EXERCISE INSTRUCTIONS: The records below are to be reproduced exactly, with every picture left out.

EXERCISE MATERIALS:
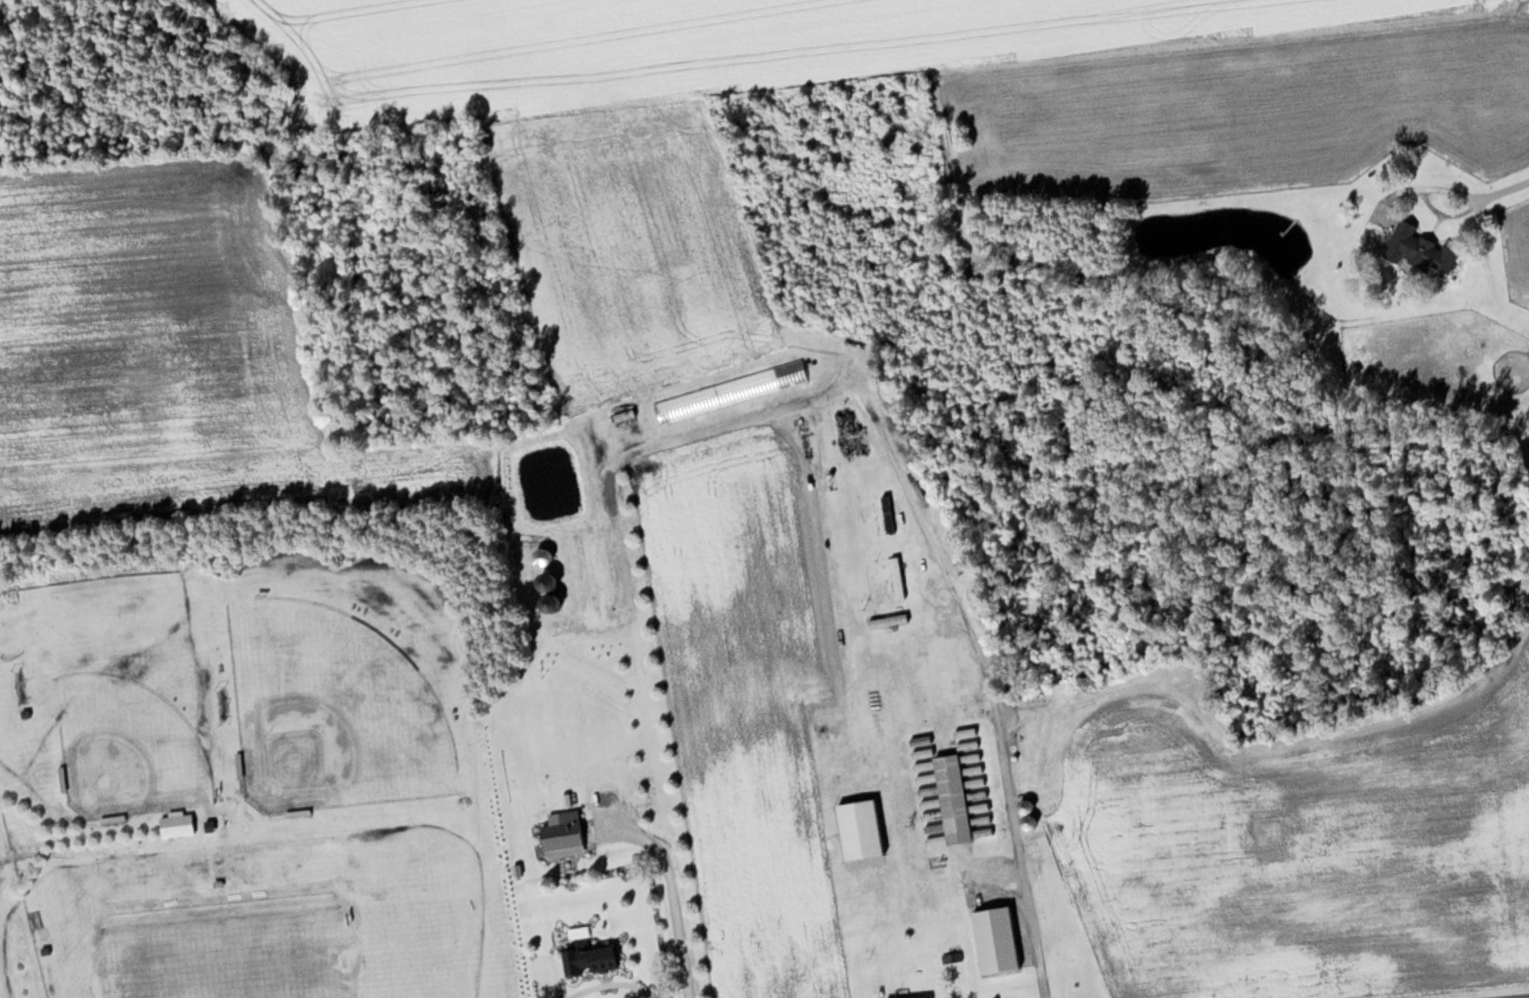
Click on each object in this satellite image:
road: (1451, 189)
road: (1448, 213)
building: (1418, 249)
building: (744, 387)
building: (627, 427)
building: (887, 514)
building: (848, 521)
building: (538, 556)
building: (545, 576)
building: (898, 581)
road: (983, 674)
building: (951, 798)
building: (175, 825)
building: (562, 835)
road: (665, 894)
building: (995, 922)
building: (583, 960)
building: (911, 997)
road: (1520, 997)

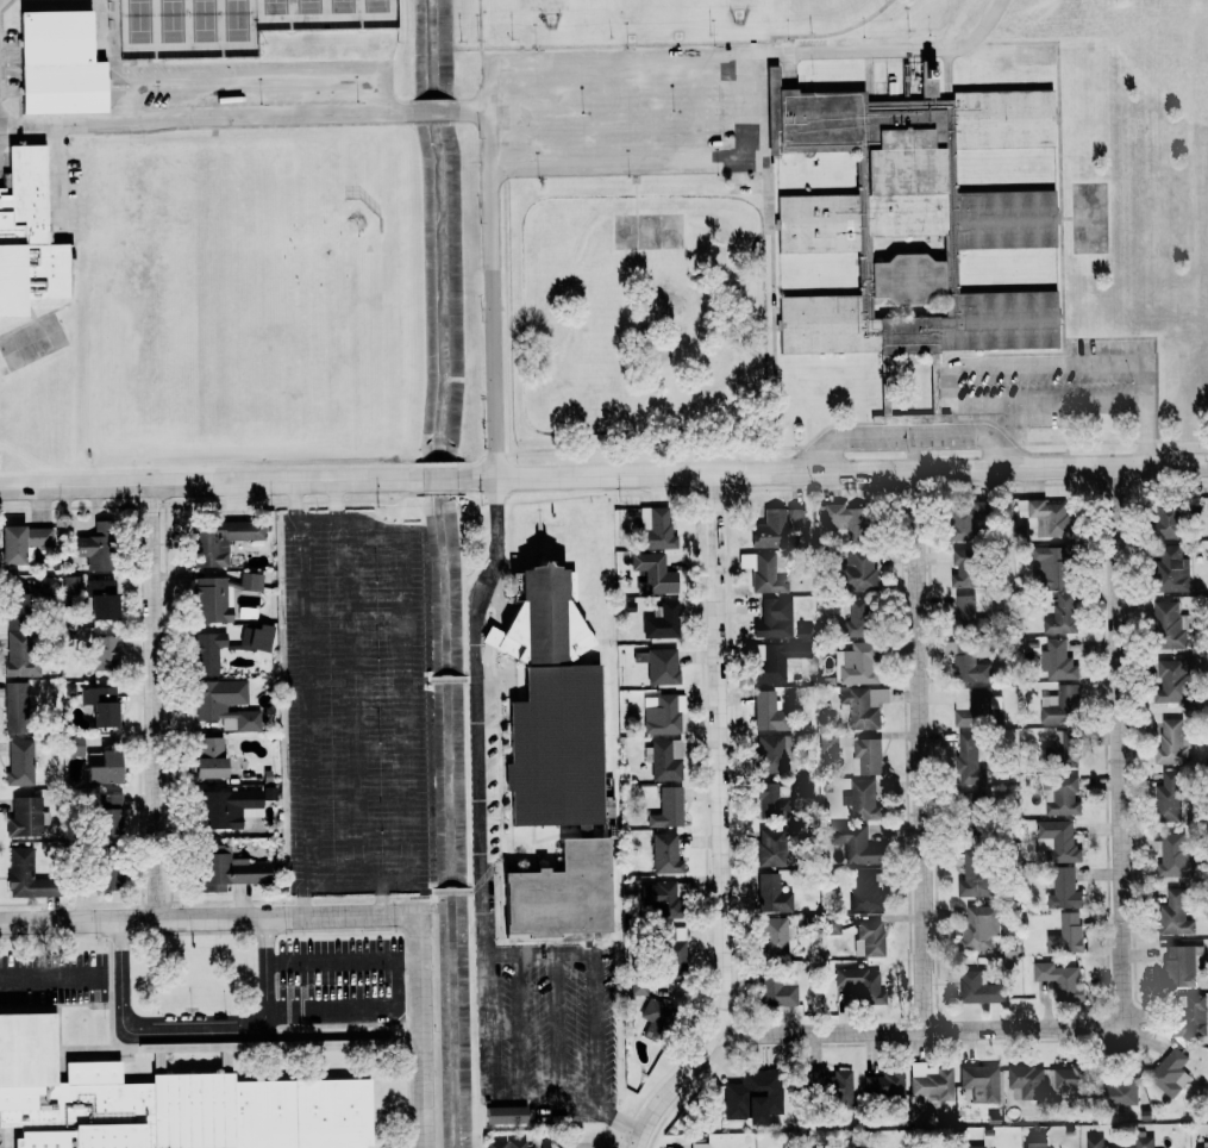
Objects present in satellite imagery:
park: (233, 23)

REPLY:
Click on each object in this satellite image:
road: (1451, 189)
road: (1448, 213)
building: (1418, 249)
building: (744, 387)
building: (627, 427)
building: (887, 514)
building: (848, 521)
building: (538, 556)
building: (545, 576)
building: (898, 581)
road: (983, 674)
building: (951, 798)
building: (175, 825)
building: (562, 835)
road: (665, 894)
building: (995, 922)
building: (583, 960)
building: (911, 997)
road: (1520, 997)

Objects present in satellite imagery:
park: (233, 23)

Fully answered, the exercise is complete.